▶ _Problem to work on_
Set down exactly the lines below, from the one containing "yellow plate C5:C6" through the final line, and include no others.

▶ _Data below_
_ _ _

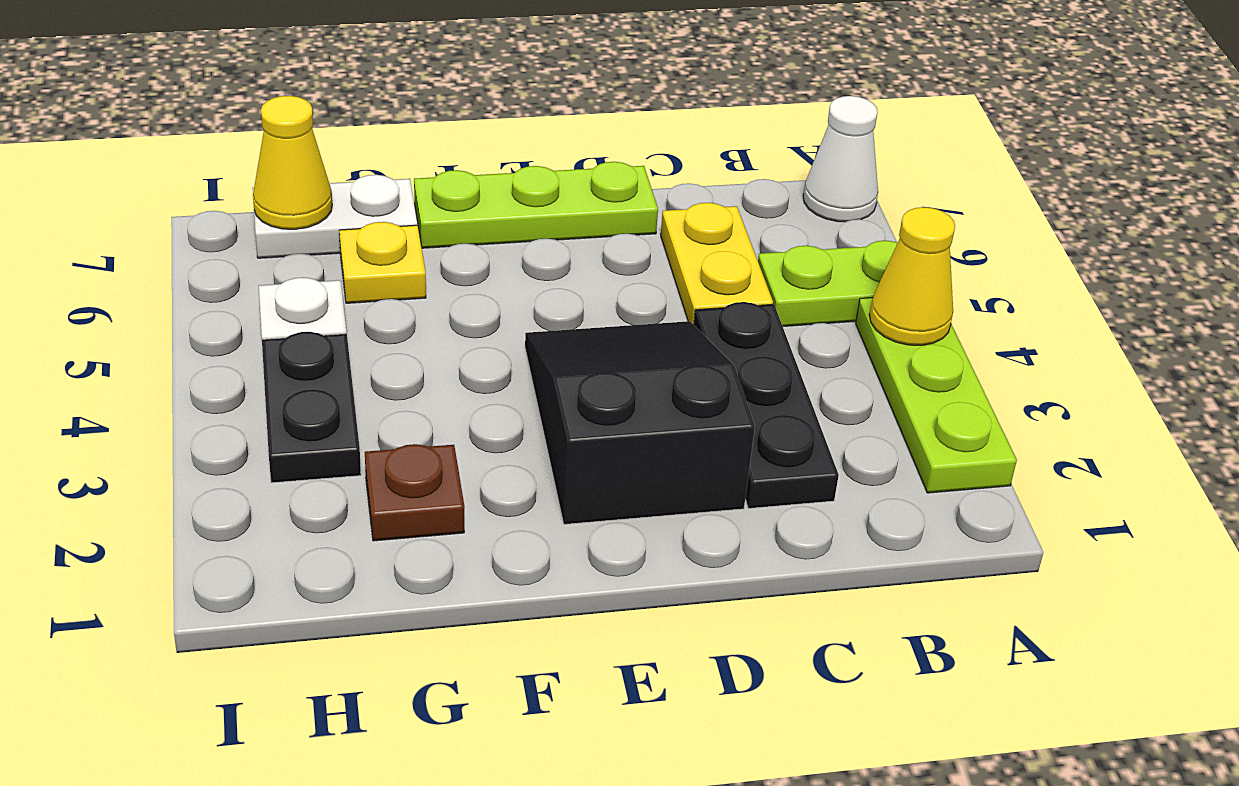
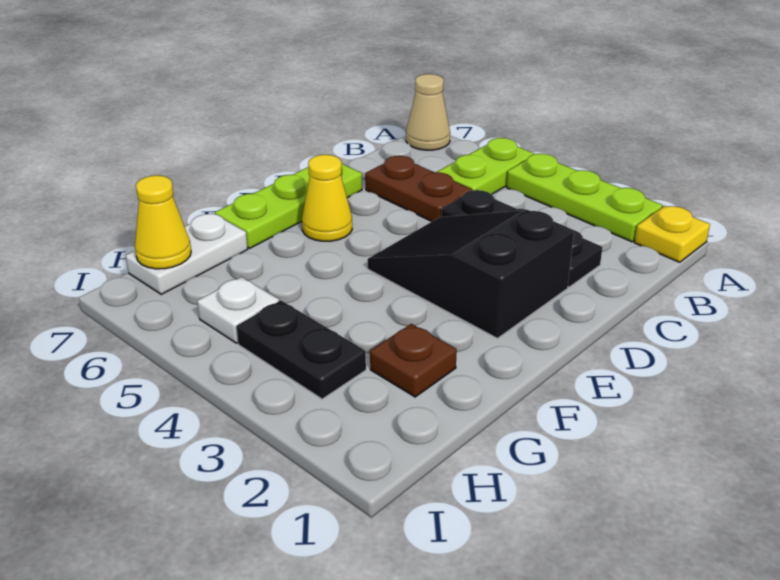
yellow cone A4 level 2 -> yellow cone E6 level 1
white cone A7 level 1 -> tan cone A7 level 1
yellow plate C5:C6 level 1 -> brown plate C5:C6 level 1
yellow plate G6 level 1 -> yellow plate A1 level 1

_ _ _

▶ _Worked solution_
yellow plate C5:C6 level 1 -> brown plate C5:C6 level 1
yellow plate G6 level 1 -> yellow plate A1 level 1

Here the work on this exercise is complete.